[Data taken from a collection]
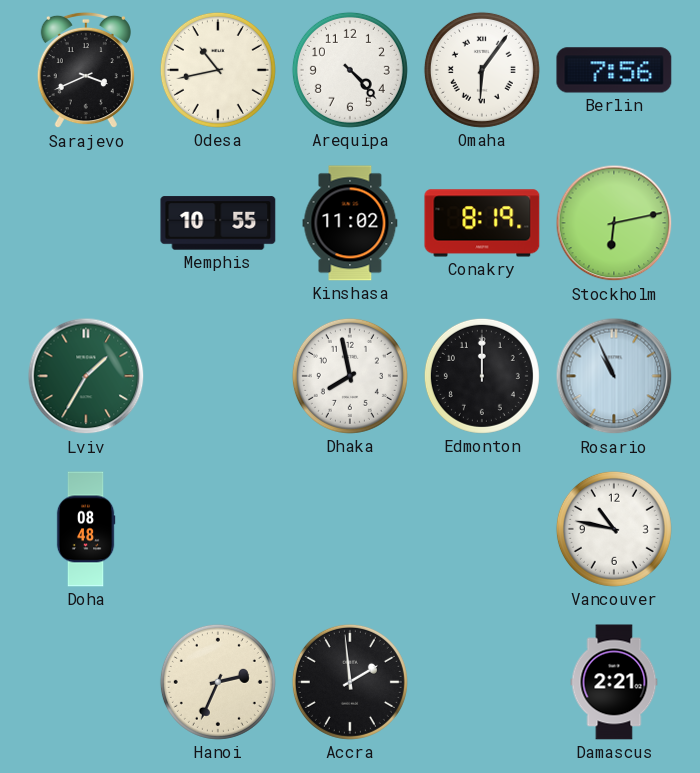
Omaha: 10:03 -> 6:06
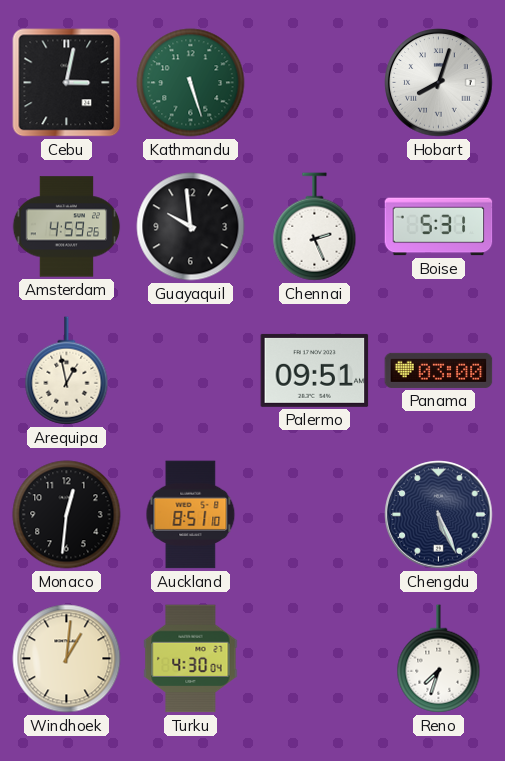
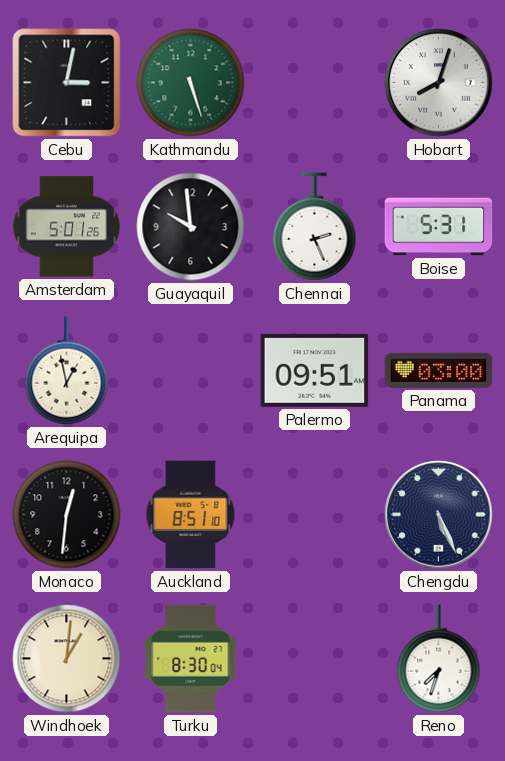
Amsterdam: 4:59 -> 5:01
Turku: 4:30 -> 8:30
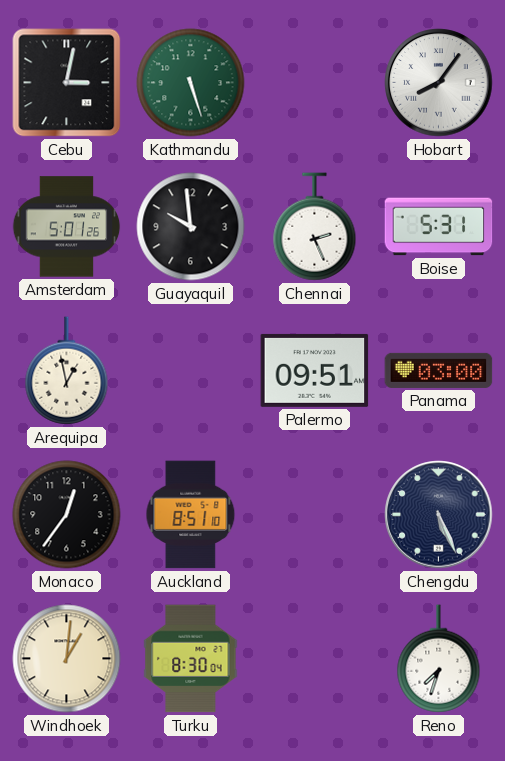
Hobart: 8:03 -> 8:06
Monaco: 12:31 -> 12:36
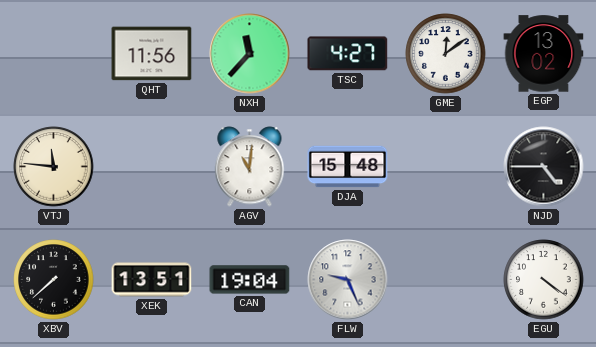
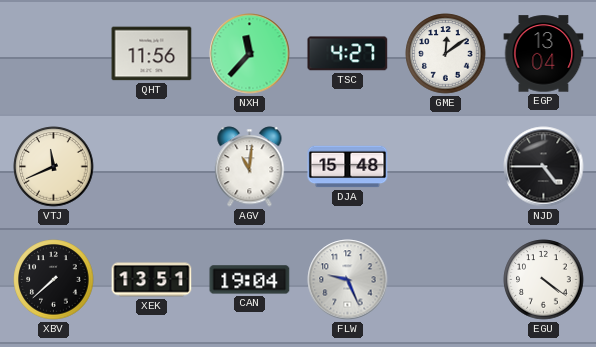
EGP: 13:02 -> 13:04
VTJ: 11:46 -> 11:41
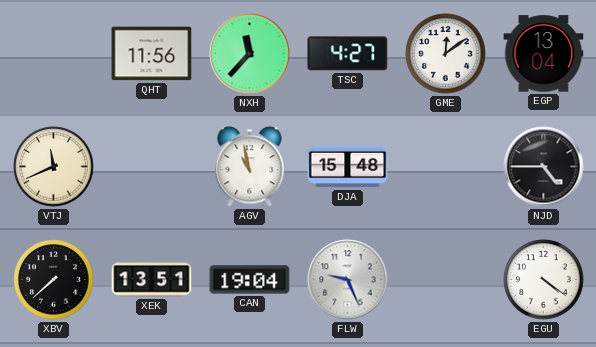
AGV: 11:01 -> 10:58
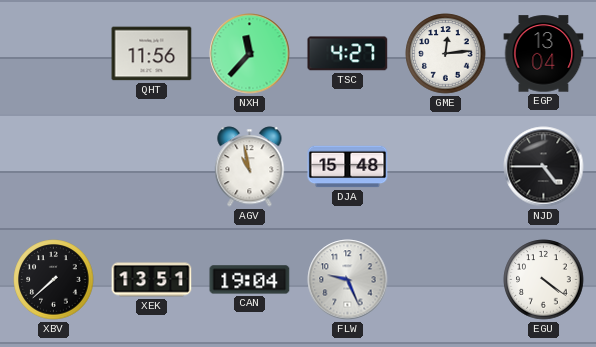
GME: 12:09 -> 12:14
VTJ: 11:41 -> none
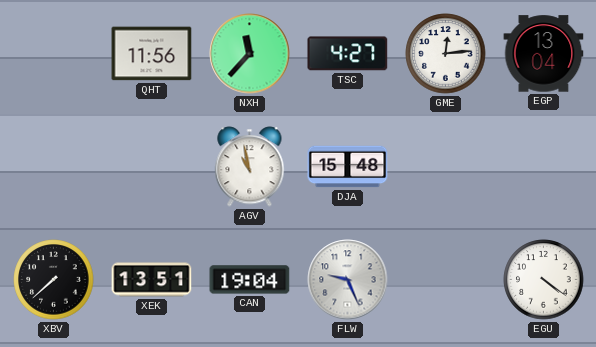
NJD: 4:45 -> none
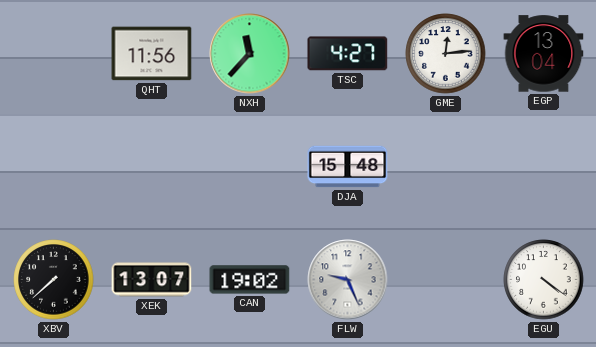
AGV: 10:58 -> none
XEK: 13:51 -> 13:07
CAN: 19:04 -> 19:02
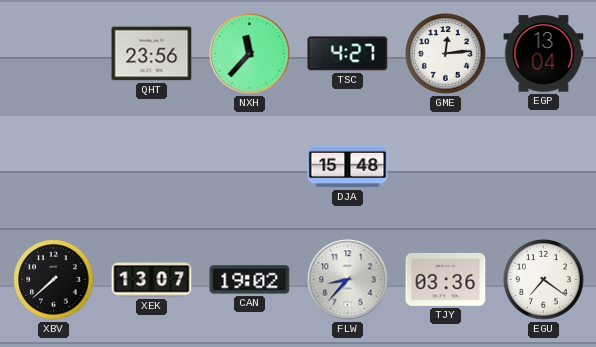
QHT: 11:56 -> 23:56
FLW: 9:26 -> 8:37
TJY: none -> 03:36
EGU: 4:21 -> 7:21
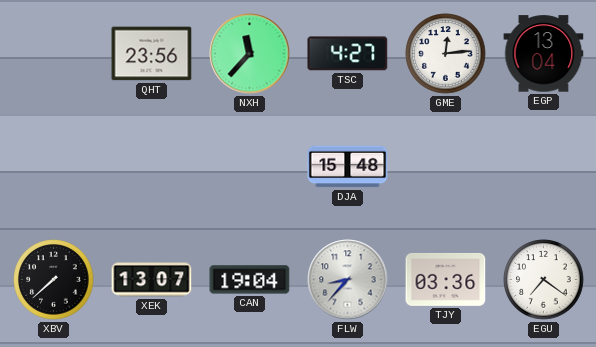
CAN: 19:02 -> 19:04
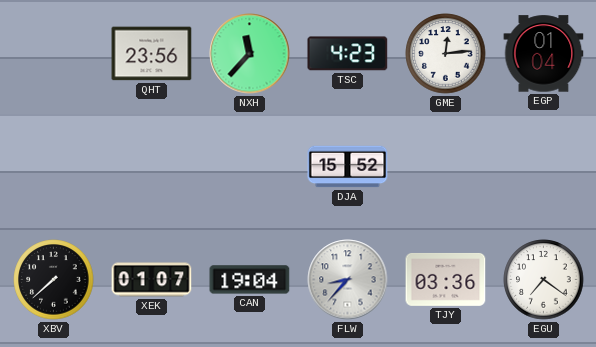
TSC: 4:27 -> 4:23
EGP: 13:04 -> 01:04
DJA: 15:48 -> 15:52
XEK: 13:07 -> 01:07
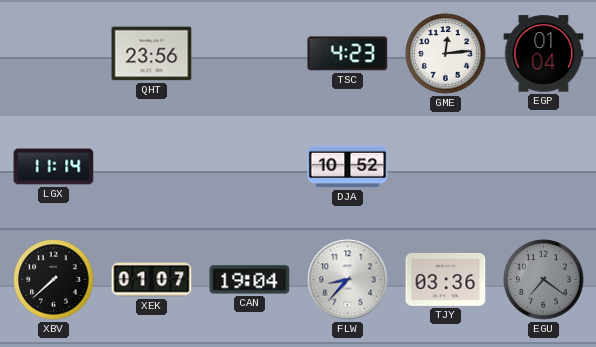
NXH: 11:37 -> none
LGX: none -> 11:14
DJA: 15:52 -> 10:52
EGU dial: white -> grey
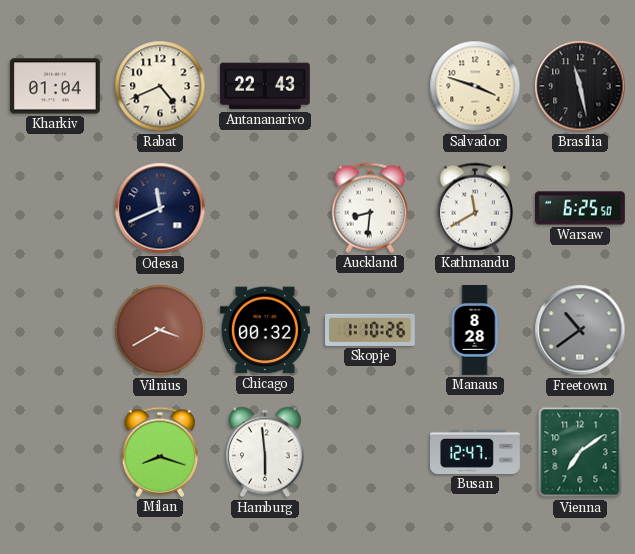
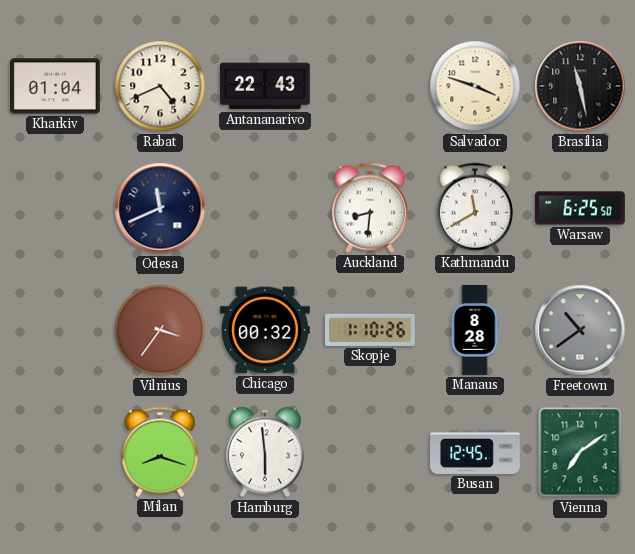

■ **DIRECTIONS FOR THIS TASK**:
Turn the rows above into a numbered list, skipping any blank lines and leaving out the pictures.

■ **EXPECTED ANSWER**:
1. Omaha: 10:03 -> 6:06
2. Amsterdam: 4:59 -> 5:01
3. Turku: 4:30 -> 8:30
4. Hobart: 8:03 -> 8:06
5. Monaco: 12:31 -> 12:36
6. EGP: 13:02 -> 13:04
7. VTJ: 11:46 -> 11:41
8. AGV: 11:01 -> 10:58
9. GME: 12:09 -> 12:14
10. VTJ: 11:41 -> none
11. NJD: 4:45 -> none
12. AGV: 10:58 -> none
13. XEK: 13:51 -> 13:07
14. CAN: 19:04 -> 19:02
15. QHT: 11:56 -> 23:56
16. FLW: 9:26 -> 8:37
17. TJY: none -> 03:36
18. EGU: 4:21 -> 7:21
19. CAN: 19:02 -> 19:04
20. TSC: 4:27 -> 4:23
21. EGP: 13:04 -> 01:04
22. DJA: 15:48 -> 15:52
23. XEK: 13:07 -> 01:07
24. NXH: 11:37 -> none
25. LGX: none -> 11:14
26. DJA: 15:52 -> 10:52
27. EGU dial: white -> grey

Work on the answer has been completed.